RECORDED DATA below:

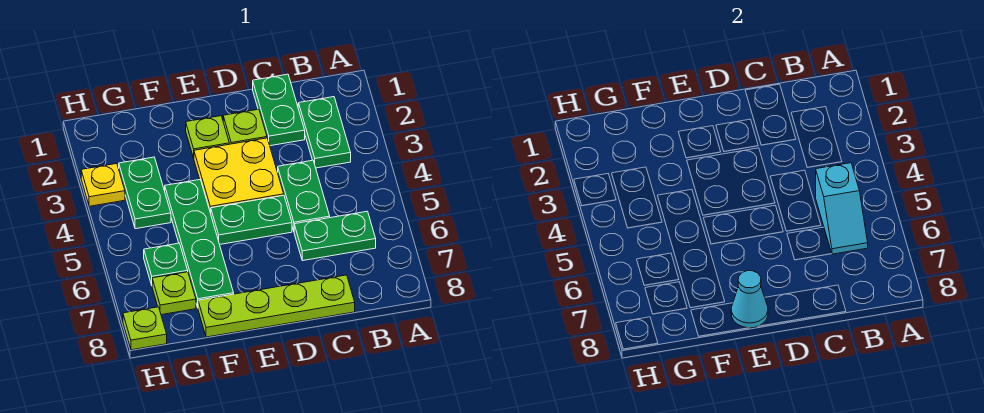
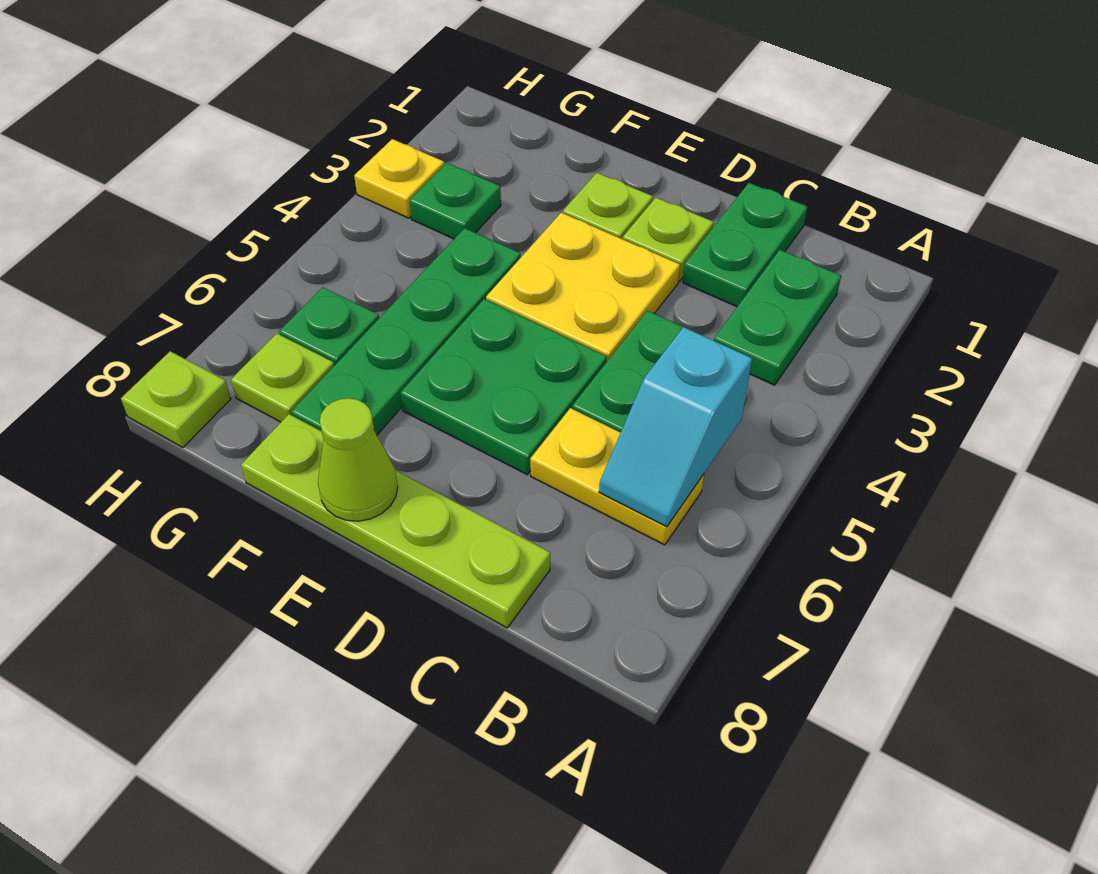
green plate B6:C6 level 1 -> yellow plate B6:C6 level 1
green plate D5:E5 level 1 -> green plate D5:E6 level 1
cyan cone E8 level 2 -> lime cone E8 level 2
green plate G3:G4 level 1 -> green plate G3 level 1

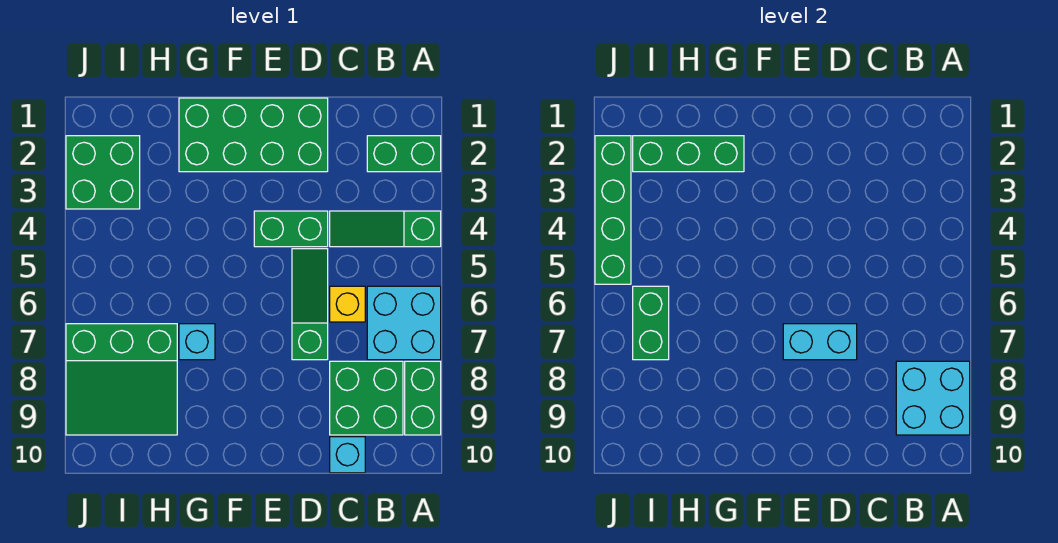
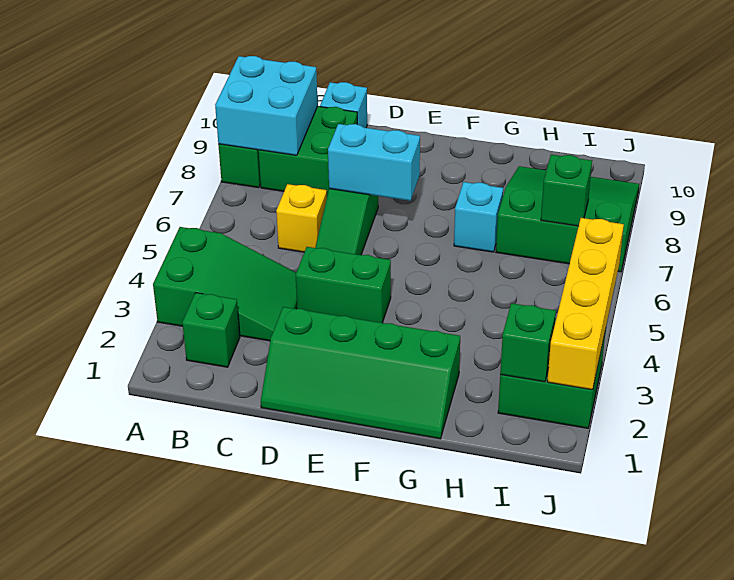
green brick A2:B2 level 1 -> green brick B2 level 1
green slope A4:C4 level 1 top A -> green slope A3:C4 level 1 top A
cyan brick A6:B7 level 1 -> none
green brick D1:G2 level 1 -> green slope D1:G2 level 1 top 2
green brick G2:I2 level 2 -> green brick I2 level 2
green brick I6:I7 level 2 -> green brick I7 level 2
green brick J2:J5 level 2 -> yellow brick J2:J5 level 2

End of RECORDED DATA.

Take the line that contains "green brick A2:B2" and every line after it through the end of the listing above, and repeat them exactly.

** SOLUTION TO THE EXERCISE **
green brick A2:B2 level 1 -> green brick B2 level 1
green slope A4:C4 level 1 top A -> green slope A3:C4 level 1 top A
cyan brick A6:B7 level 1 -> none
green brick D1:G2 level 1 -> green slope D1:G2 level 1 top 2
green brick G2:I2 level 2 -> green brick I2 level 2
green brick I6:I7 level 2 -> green brick I7 level 2
green brick J2:J5 level 2 -> yellow brick J2:J5 level 2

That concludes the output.